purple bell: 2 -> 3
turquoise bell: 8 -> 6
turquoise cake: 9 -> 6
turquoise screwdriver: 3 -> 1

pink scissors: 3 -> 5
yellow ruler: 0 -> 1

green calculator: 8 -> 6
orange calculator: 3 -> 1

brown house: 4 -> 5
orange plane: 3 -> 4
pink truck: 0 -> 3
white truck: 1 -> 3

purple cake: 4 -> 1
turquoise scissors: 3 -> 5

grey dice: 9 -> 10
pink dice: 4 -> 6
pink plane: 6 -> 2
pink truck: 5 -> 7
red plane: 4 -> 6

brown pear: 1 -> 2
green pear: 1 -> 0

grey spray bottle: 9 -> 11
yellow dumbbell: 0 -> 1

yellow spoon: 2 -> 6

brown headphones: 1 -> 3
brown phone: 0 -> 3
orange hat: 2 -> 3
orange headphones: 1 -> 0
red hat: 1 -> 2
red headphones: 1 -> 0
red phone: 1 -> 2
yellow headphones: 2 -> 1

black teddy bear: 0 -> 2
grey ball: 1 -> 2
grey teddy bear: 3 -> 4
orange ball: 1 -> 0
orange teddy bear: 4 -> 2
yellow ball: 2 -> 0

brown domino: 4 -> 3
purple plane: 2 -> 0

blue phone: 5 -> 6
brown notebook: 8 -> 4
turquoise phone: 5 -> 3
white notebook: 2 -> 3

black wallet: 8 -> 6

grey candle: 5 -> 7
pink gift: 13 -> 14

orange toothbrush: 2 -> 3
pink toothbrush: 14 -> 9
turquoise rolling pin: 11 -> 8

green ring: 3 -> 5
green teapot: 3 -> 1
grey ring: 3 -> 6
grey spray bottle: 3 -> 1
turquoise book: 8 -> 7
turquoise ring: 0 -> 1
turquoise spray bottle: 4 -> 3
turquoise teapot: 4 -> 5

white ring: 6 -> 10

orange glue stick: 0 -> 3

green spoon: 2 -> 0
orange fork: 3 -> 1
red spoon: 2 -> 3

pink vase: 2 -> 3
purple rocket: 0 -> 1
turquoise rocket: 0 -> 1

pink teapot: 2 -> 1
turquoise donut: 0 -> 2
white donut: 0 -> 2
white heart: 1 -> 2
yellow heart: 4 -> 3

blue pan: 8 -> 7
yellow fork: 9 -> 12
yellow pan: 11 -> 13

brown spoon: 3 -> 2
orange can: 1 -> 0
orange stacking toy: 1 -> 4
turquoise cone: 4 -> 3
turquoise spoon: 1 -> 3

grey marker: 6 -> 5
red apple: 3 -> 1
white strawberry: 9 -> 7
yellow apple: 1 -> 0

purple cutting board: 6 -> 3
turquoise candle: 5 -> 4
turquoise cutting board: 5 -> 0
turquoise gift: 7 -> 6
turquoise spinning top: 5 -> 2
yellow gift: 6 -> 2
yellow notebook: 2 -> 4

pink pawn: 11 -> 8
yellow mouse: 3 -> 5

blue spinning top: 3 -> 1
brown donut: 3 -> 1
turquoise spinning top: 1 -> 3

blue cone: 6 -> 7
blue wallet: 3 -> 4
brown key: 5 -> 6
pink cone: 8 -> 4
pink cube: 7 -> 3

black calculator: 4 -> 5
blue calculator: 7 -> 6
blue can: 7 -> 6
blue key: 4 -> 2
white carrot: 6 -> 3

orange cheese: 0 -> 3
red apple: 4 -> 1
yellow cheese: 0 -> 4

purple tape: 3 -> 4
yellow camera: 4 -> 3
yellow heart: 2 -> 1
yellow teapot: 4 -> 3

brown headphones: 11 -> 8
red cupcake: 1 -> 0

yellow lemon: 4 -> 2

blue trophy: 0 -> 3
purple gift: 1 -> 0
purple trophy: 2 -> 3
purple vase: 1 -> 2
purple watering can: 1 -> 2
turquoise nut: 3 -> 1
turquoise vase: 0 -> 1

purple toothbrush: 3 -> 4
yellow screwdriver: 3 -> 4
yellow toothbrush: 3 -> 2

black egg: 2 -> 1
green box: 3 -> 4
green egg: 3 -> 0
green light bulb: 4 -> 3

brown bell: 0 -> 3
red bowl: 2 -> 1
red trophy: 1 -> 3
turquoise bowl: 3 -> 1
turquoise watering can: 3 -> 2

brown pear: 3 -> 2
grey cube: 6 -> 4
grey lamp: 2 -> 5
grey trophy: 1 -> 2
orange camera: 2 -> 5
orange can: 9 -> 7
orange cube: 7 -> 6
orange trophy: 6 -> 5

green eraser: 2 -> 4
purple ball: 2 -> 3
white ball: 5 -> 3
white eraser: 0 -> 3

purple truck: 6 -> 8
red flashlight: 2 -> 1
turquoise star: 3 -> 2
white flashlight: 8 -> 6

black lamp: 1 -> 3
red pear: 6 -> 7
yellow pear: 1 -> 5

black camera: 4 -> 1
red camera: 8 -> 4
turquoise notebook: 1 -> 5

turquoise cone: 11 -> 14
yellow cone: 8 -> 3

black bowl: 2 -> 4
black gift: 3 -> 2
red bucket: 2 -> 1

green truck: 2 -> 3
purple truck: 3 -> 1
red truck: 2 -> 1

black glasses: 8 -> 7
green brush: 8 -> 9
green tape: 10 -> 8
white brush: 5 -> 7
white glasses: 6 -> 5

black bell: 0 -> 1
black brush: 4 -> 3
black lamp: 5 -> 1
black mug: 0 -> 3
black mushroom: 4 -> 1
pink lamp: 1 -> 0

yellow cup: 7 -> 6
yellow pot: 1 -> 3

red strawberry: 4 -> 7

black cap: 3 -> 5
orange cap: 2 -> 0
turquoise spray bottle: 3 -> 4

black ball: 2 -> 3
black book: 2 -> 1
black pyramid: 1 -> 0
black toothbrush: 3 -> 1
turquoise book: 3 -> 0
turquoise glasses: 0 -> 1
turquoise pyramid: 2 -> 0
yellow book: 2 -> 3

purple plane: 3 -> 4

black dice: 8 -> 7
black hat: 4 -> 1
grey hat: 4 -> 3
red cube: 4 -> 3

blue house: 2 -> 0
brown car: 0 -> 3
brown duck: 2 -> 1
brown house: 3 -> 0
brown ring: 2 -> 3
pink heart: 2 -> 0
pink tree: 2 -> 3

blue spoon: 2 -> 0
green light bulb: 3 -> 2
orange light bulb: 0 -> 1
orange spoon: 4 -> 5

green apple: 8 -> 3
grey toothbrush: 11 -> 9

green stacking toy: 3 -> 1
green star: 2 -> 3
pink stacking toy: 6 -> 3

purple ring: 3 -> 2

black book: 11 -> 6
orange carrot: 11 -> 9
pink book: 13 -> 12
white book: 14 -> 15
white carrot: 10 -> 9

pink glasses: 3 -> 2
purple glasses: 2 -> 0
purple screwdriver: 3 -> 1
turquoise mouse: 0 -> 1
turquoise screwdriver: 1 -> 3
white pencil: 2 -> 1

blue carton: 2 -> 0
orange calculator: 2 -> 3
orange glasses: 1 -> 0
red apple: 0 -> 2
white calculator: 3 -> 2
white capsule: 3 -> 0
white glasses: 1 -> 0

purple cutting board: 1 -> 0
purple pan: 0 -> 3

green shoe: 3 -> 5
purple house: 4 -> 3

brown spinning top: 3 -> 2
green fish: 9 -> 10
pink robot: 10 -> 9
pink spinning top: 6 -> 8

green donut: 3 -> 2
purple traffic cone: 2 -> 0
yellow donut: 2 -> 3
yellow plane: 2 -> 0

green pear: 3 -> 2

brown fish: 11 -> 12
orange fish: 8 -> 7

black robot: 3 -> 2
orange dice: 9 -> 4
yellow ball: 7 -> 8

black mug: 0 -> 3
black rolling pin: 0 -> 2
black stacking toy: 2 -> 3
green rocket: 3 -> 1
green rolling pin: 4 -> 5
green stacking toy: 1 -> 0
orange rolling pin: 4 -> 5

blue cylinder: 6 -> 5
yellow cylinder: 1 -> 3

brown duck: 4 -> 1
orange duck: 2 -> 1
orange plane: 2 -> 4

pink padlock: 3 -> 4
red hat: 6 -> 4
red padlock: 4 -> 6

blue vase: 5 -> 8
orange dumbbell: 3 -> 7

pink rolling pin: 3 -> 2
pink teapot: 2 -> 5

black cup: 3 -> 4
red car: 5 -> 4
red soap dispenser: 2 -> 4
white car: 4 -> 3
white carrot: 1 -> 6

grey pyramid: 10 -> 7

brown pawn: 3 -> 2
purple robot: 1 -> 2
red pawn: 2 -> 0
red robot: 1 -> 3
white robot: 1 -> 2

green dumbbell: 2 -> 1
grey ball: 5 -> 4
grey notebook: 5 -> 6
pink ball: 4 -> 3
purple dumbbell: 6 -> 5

WHAT YOU NEED TO DO. Only the lines above starting with the one with "turquoise notebook: 1 -> 5" and going through the one with "orange cap: 2 -> 0" are to be copied, word for word and with both ends kept.

TASK ANSWER.
turquoise notebook: 1 -> 5

turquoise cone: 11 -> 14
yellow cone: 8 -> 3

black bowl: 2 -> 4
black gift: 3 -> 2
red bucket: 2 -> 1

green truck: 2 -> 3
purple truck: 3 -> 1
red truck: 2 -> 1

black glasses: 8 -> 7
green brush: 8 -> 9
green tape: 10 -> 8
white brush: 5 -> 7
white glasses: 6 -> 5

black bell: 0 -> 1
black brush: 4 -> 3
black lamp: 5 -> 1
black mug: 0 -> 3
black mushroom: 4 -> 1
pink lamp: 1 -> 0

yellow cup: 7 -> 6
yellow pot: 1 -> 3

red strawberry: 4 -> 7

black cap: 3 -> 5
orange cap: 2 -> 0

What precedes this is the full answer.